**What is expected:** Only the lines with the string "MISO" are needed; return each of them from the entries below.

[Recorded data]
▬▬▬▬▬▬▬▬▬▬

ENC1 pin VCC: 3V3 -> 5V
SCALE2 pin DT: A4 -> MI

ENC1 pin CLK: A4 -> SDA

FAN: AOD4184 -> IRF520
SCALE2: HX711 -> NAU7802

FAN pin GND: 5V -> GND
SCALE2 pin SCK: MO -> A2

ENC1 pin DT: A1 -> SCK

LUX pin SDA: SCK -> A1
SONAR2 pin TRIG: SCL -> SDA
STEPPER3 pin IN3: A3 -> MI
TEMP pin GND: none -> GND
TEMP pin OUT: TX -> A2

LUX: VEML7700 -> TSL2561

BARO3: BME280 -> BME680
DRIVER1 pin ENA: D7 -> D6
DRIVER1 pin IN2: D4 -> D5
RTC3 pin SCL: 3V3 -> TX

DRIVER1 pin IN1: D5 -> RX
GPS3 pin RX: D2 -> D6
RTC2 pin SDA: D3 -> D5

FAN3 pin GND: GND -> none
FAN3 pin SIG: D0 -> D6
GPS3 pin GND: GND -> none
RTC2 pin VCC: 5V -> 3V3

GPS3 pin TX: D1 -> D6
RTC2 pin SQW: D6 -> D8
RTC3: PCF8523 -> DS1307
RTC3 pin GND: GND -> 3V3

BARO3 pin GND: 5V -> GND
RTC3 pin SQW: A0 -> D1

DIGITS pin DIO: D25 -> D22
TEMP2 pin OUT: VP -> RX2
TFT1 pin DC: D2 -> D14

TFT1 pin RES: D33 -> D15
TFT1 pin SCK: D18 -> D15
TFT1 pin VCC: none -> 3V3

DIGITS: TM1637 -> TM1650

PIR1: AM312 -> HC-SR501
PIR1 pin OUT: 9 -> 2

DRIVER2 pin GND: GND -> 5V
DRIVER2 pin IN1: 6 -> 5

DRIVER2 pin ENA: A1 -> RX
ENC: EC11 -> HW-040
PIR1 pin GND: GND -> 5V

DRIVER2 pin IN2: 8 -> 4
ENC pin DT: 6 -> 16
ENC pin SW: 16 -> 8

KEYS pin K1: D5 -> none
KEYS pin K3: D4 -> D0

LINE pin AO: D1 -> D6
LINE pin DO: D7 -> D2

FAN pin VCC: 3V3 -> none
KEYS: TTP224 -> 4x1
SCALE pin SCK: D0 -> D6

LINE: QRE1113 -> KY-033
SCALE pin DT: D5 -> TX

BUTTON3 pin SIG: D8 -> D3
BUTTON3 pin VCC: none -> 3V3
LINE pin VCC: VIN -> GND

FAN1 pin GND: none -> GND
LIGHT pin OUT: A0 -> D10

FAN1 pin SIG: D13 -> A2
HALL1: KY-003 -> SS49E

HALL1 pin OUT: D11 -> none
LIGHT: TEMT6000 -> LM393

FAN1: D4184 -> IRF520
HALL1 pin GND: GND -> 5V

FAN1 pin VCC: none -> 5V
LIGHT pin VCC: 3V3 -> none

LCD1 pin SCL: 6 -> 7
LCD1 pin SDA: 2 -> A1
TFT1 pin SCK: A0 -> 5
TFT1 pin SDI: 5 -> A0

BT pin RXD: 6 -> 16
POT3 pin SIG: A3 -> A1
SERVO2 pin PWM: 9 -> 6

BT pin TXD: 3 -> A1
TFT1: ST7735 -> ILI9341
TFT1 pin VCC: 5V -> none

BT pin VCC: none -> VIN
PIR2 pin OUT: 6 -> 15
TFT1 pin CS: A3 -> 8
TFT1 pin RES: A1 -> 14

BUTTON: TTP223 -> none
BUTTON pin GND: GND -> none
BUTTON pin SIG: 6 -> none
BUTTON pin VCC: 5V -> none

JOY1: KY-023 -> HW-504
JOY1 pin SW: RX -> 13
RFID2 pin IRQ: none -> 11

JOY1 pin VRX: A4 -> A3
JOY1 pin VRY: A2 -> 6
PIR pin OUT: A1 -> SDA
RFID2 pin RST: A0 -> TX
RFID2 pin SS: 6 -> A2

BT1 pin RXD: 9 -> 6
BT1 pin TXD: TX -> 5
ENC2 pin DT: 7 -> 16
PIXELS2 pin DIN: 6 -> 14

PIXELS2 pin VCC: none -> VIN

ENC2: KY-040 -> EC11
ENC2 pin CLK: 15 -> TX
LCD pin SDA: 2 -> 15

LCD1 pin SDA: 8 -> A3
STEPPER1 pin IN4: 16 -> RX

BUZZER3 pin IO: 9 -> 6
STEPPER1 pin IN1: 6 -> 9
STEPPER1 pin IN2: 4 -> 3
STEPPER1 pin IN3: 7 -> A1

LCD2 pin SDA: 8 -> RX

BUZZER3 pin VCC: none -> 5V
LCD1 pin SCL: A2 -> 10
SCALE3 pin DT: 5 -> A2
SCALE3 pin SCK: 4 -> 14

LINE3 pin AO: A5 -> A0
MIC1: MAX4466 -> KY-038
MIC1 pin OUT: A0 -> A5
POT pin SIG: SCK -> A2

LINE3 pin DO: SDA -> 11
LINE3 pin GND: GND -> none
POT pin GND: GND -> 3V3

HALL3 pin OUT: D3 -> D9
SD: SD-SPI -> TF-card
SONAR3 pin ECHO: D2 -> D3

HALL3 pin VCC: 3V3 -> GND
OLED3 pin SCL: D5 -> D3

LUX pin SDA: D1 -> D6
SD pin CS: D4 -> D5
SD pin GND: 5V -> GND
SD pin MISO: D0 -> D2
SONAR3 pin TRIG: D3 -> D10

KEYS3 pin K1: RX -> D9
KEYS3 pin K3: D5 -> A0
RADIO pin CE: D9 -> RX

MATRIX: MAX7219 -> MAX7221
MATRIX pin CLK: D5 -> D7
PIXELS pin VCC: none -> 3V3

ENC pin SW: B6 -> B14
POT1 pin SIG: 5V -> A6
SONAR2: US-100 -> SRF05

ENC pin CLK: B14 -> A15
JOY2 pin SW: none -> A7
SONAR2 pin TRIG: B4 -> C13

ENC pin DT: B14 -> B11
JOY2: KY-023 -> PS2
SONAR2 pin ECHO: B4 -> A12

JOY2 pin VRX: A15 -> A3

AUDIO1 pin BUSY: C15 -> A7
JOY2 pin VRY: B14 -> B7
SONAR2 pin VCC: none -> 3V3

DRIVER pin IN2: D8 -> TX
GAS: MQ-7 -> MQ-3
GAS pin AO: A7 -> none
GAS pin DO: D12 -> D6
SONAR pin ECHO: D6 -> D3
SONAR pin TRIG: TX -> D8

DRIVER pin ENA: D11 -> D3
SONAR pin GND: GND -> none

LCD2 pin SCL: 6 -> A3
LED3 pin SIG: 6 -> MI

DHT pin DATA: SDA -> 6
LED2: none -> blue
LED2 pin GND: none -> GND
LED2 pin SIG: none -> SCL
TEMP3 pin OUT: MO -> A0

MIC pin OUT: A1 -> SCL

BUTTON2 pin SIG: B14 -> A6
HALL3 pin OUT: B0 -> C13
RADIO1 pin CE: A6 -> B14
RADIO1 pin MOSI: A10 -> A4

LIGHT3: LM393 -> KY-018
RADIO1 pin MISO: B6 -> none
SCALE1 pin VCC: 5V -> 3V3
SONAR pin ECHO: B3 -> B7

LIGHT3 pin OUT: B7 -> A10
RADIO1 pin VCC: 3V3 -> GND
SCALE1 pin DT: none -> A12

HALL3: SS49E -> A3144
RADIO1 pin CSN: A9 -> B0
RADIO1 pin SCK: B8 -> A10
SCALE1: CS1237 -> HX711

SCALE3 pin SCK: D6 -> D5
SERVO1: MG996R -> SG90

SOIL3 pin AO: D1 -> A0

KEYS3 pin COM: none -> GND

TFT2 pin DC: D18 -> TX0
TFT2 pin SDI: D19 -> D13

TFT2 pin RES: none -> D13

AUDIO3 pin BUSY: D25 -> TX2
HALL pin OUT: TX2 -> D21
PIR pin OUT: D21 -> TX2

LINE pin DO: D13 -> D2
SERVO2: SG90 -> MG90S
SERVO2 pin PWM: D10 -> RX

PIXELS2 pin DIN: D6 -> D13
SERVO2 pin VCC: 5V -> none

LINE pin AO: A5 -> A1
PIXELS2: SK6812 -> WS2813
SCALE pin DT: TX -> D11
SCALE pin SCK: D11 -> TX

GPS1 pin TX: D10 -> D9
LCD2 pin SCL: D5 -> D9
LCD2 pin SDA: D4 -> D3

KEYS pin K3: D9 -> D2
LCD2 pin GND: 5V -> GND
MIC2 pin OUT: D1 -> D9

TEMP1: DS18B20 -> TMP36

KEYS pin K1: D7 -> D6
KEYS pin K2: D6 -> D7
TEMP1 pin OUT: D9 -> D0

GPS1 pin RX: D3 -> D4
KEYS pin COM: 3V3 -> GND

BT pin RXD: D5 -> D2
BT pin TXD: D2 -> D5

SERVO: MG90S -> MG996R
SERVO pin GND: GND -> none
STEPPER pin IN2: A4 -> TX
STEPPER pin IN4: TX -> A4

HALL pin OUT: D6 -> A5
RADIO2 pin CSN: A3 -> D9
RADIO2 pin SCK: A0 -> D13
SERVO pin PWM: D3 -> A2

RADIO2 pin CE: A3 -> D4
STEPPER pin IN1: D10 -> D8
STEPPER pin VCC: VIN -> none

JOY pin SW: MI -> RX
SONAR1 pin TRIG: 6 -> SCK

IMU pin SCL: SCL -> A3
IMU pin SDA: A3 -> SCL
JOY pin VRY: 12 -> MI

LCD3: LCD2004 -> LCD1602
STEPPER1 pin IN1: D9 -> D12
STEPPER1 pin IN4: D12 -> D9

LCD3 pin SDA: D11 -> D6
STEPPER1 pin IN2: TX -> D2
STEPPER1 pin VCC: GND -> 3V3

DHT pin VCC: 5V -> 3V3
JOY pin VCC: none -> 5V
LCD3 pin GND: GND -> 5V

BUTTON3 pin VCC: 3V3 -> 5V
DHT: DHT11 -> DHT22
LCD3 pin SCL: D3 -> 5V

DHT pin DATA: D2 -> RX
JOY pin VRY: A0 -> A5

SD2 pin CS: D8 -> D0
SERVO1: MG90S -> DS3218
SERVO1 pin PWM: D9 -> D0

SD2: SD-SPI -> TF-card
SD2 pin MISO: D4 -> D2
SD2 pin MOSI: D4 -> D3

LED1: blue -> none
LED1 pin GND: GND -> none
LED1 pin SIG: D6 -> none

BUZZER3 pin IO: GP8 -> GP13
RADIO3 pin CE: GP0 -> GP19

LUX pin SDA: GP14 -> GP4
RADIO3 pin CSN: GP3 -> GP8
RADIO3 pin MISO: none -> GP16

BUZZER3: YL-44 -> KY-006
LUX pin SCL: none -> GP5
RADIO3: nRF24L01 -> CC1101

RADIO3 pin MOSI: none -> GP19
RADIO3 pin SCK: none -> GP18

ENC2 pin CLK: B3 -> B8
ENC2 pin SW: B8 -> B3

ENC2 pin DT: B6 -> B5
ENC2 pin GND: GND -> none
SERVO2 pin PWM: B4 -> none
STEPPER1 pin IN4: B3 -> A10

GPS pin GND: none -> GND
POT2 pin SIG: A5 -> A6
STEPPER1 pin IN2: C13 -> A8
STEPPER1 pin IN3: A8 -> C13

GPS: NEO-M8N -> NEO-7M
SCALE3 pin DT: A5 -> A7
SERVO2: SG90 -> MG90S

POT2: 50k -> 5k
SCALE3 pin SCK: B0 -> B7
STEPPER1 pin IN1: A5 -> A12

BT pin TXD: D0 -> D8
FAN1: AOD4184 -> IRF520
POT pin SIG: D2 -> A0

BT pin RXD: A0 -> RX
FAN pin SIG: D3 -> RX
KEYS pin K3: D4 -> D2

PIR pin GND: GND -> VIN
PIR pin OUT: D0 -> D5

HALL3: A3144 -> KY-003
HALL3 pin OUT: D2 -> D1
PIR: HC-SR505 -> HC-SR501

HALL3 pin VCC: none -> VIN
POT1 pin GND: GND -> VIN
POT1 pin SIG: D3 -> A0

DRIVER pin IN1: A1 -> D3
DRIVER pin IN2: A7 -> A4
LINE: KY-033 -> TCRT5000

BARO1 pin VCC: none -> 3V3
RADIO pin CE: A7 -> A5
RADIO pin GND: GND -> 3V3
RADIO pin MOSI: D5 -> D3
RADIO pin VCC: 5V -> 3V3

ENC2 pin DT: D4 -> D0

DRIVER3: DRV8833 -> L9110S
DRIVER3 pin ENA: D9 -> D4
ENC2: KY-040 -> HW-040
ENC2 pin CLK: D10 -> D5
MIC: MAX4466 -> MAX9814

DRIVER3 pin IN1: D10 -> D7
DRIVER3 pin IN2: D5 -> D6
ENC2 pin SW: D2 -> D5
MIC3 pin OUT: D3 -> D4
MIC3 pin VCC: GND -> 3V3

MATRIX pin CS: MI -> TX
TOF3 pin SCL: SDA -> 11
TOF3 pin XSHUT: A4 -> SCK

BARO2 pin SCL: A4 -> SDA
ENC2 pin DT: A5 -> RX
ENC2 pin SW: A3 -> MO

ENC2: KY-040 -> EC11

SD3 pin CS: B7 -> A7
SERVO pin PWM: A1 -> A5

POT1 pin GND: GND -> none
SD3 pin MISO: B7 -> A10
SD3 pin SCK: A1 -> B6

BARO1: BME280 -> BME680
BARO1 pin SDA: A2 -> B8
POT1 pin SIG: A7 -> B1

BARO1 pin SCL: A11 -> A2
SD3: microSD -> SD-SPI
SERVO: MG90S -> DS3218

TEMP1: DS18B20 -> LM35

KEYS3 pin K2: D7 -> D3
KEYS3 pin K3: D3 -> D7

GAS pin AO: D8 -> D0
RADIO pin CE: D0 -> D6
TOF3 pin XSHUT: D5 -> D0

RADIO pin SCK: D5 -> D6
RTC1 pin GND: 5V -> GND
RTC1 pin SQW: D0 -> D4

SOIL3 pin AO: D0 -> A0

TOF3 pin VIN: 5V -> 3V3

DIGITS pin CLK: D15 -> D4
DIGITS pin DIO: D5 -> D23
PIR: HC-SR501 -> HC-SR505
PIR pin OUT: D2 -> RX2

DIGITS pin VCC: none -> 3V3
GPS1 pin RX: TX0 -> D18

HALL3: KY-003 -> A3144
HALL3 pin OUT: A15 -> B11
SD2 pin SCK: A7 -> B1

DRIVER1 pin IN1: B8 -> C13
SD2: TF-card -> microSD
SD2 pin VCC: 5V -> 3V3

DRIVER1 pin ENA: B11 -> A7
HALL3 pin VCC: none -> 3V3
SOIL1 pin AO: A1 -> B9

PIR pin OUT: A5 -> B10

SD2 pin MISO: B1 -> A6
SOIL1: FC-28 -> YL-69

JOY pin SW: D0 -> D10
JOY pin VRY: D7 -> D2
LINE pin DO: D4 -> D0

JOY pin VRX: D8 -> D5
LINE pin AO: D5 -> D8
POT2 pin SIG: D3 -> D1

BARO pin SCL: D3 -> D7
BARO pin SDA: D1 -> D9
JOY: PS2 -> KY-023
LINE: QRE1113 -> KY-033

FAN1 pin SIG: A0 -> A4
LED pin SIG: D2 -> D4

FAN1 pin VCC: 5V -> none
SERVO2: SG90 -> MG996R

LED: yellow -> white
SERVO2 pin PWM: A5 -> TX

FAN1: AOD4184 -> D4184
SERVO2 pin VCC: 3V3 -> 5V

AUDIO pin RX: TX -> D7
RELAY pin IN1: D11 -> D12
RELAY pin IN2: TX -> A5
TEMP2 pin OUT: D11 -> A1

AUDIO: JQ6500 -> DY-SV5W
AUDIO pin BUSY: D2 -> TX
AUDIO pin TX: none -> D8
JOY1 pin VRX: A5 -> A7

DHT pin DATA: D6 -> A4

▬▬▬▬▬▬▬▬▬▬

**Answer for this exercise:**
SD pin MISO: D0 -> D2
RADIO1 pin MISO: B6 -> none
SD2 pin MISO: D4 -> D2
RADIO3 pin MISO: none -> GP16
SD3 pin MISO: B7 -> A10
SD2 pin MISO: B1 -> A6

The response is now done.